Edit the rows below so that each "Lead" becomes "First", leaving every other part of them unchanged.

(Dataset entries)
::::
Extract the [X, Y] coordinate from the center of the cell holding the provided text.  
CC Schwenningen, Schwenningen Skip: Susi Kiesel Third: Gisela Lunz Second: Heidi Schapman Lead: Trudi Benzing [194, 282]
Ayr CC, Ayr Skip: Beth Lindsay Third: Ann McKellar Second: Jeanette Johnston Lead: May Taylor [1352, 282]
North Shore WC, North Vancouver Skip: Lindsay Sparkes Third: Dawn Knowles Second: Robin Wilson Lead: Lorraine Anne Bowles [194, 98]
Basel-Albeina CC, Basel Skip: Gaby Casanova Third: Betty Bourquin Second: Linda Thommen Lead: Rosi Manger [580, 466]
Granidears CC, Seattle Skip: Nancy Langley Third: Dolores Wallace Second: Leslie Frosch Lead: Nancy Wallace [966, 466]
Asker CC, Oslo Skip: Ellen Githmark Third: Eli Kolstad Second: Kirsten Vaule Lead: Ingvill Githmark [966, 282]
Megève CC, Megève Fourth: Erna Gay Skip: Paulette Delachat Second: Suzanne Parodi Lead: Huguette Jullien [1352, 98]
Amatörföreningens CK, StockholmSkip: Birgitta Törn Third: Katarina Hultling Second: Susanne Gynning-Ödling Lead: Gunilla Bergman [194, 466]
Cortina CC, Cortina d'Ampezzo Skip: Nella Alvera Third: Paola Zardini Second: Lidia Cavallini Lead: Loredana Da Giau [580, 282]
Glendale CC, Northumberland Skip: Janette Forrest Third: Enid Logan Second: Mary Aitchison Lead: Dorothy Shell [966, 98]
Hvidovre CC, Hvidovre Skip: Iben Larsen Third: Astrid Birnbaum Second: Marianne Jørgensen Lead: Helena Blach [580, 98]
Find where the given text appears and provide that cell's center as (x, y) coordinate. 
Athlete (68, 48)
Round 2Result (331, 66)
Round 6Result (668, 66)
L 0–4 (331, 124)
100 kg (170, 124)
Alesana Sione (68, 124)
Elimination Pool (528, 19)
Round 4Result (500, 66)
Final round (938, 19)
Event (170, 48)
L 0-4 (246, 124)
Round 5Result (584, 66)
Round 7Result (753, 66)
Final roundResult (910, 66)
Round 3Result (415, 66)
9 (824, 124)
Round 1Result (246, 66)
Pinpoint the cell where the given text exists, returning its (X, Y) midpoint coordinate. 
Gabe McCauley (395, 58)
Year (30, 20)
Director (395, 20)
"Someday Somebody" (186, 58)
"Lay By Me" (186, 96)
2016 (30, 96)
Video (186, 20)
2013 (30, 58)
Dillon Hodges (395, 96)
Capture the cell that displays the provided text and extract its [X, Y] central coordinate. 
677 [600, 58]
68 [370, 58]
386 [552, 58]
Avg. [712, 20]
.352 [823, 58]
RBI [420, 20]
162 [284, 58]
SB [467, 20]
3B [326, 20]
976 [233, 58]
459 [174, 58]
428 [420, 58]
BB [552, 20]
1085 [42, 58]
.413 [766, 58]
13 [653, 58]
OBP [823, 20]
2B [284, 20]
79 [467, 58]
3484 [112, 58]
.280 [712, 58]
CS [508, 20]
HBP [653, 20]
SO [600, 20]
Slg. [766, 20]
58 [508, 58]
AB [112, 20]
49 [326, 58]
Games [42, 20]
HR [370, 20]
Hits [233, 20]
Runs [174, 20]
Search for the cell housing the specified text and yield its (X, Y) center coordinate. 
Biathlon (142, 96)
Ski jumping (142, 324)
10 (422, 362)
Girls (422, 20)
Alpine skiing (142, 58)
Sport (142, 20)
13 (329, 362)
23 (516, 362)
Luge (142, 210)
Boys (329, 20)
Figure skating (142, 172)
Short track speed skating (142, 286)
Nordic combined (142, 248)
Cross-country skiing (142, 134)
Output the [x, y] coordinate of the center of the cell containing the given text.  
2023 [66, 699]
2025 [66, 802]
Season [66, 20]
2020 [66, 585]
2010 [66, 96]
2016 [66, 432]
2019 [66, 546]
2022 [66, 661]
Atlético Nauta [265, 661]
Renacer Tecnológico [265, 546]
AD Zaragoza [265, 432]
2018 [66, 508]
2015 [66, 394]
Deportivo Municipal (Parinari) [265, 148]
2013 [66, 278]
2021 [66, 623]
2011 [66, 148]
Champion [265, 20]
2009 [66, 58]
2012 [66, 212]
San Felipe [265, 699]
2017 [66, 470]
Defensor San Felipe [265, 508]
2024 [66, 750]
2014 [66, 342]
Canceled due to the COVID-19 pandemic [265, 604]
::::
Reply:
Extract the [X, Y] coordinate from the center of the cell holding the provided text.  
CC Schwenningen, Schwenningen Skip: Susi Kiesel Third: Gisela Lunz Second: Heidi Schapman First: Trudi Benzing [194, 282]
Ayr CC, Ayr Skip: Beth Lindsay Third: Ann McKellar Second: Jeanette Johnston First: May Taylor [1352, 282]
North Shore WC, North Vancouver Skip: Lindsay Sparkes Third: Dawn Knowles Second: Robin Wilson First: Lorraine Anne Bowles [194, 98]
Basel-Albeina CC, Basel Skip: Gaby Casanova Third: Betty Bourquin Second: Linda Thommen First: Rosi Manger [580, 466]
Granidears CC, Seattle Skip: Nancy Langley Third: Dolores Wallace Second: Leslie Frosch First: Nancy Wallace [966, 466]
Asker CC, Oslo Skip: Ellen Githmark Third: Eli Kolstad Second: Kirsten Vaule First: Ingvill Githmark [966, 282]
Megève CC, Megève Fourth: Erna Gay Skip: Paulette Delachat Second: Suzanne Parodi First: Huguette Jullien [1352, 98]
Amatörföreningens CK, StockholmSkip: Birgitta Törn Third: Katarina Hultling Second: Susanne Gynning-Ödling First: Gunilla Bergman [194, 466]
Cortina CC, Cortina d'Ampezzo Skip: Nella Alvera Third: Paola Zardini Second: Lidia Cavallini First: Loredana Da Giau [580, 282]
Glendale CC, Northumberland Skip: Janette Forrest Third: Enid Logan Second: Mary Aitchison First: Dorothy Shell [966, 98]
Hvidovre CC, Hvidovre Skip: Iben Larsen Third: Astrid Birnbaum Second: Marianne Jørgensen First: Helena Blach [580, 98]
Find where the given text appears and provide that cell's center as (x, y) coordinate. 
Athlete (68, 48)
Round 2Result (331, 66)
Round 6Result (668, 66)
L 0–4 (331, 124)
100 kg (170, 124)
Alesana Sione (68, 124)
Elimination Pool (528, 19)
Round 4Result (500, 66)
Final round (938, 19)
Event (170, 48)
L 0-4 (246, 124)
Round 5Result (584, 66)
Round 7Result (753, 66)
Final roundResult (910, 66)
Round 3Result (415, 66)
9 (824, 124)
Round 1Result (246, 66)
Pinpoint the cell where the given text exists, returning its (X, Y) midpoint coordinate. 
Gabe McCauley (395, 58)
Year (30, 20)
Director (395, 20)
"Someday Somebody" (186, 58)
"Lay By Me" (186, 96)
2016 (30, 96)
Video (186, 20)
2013 (30, 58)
Dillon Hodges (395, 96)
Capture the cell that displays the provided text and extract its [X, Y] central coordinate. 
677 [600, 58]
68 [370, 58]
386 [552, 58]
Avg. [712, 20]
.352 [823, 58]
RBI [420, 20]
162 [284, 58]
SB [467, 20]
3B [326, 20]
976 [233, 58]
459 [174, 58]
428 [420, 58]
BB [552, 20]
1085 [42, 58]
.413 [766, 58]
13 [653, 58]
OBP [823, 20]
2B [284, 20]
79 [467, 58]
3484 [112, 58]
.280 [712, 58]
CS [508, 20]
HBP [653, 20]
SO [600, 20]
Slg. [766, 20]
58 [508, 58]
AB [112, 20]
49 [326, 58]
Games [42, 20]
HR [370, 20]
Hits [233, 20]
Runs [174, 20]
Search for the cell housing the specified text and yield its (X, Y) center coordinate. 
Biathlon (142, 96)
Ski jumping (142, 324)
10 (422, 362)
Girls (422, 20)
Alpine skiing (142, 58)
Sport (142, 20)
13 (329, 362)
23 (516, 362)
Luge (142, 210)
Boys (329, 20)
Figure skating (142, 172)
Short track speed skating (142, 286)
Nordic combined (142, 248)
Cross-country skiing (142, 134)
Output the [x, y] coordinate of the center of the cell containing the given text.  
2023 [66, 699]
2025 [66, 802]
Season [66, 20]
2020 [66, 585]
2010 [66, 96]
2016 [66, 432]
2019 [66, 546]
2022 [66, 661]
Atlético Nauta [265, 661]
Renacer Tecnológico [265, 546]
AD Zaragoza [265, 432]
2018 [66, 508]
2015 [66, 394]
Deportivo Municipal (Parinari) [265, 148]
2013 [66, 278]
2021 [66, 623]
2011 [66, 148]
Champion [265, 20]
2009 [66, 58]
2012 [66, 212]
San Felipe [265, 699]
2017 [66, 470]
Defensor San Felipe [265, 508]
2024 [66, 750]
2014 [66, 342]
Canceled due to the COVID-19 pandemic [265, 604]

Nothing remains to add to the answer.